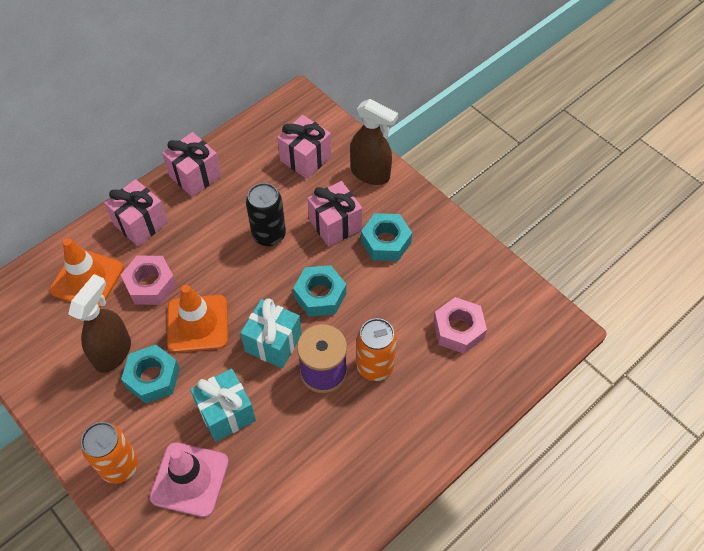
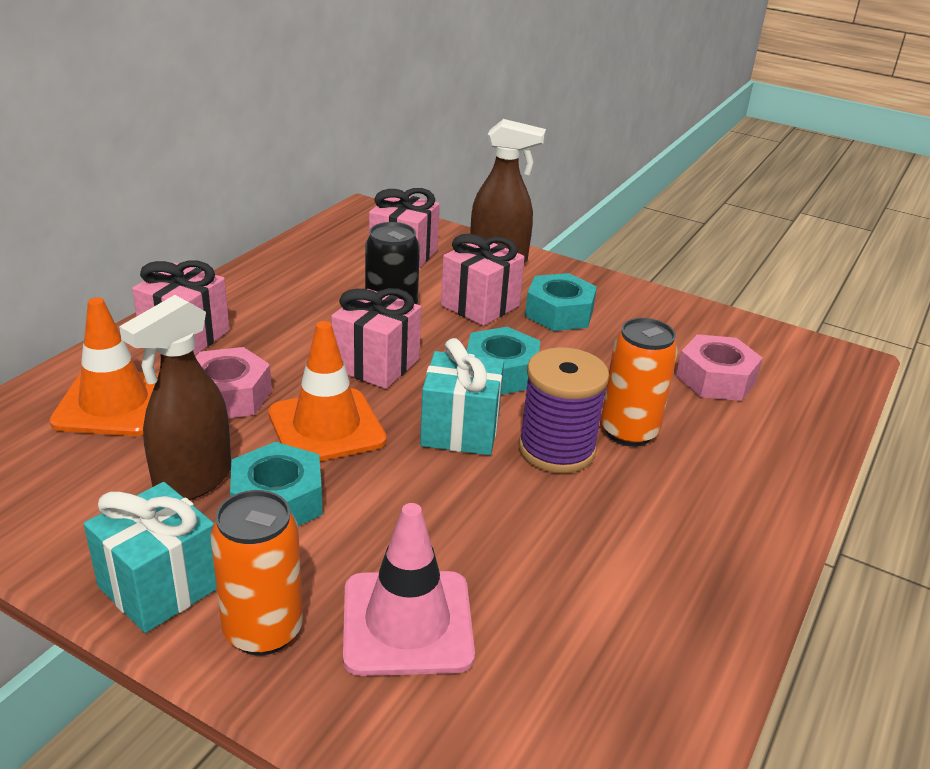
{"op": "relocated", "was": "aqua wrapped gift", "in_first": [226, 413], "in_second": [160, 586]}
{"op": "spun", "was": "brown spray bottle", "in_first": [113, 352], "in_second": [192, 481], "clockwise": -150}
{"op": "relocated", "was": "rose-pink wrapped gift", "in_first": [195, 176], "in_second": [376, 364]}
=======
*TASK REQUIREMENTS*.
Copy out whichever lines of the listing contain the word "relocated".

*RESULT OF THIS EXERCISE*.
{"op": "relocated", "was": "aqua wrapped gift", "in_first": [226, 413], "in_second": [160, 586]}
{"op": "relocated", "was": "rose-pink wrapped gift", "in_first": [195, 176], "in_second": [376, 364]}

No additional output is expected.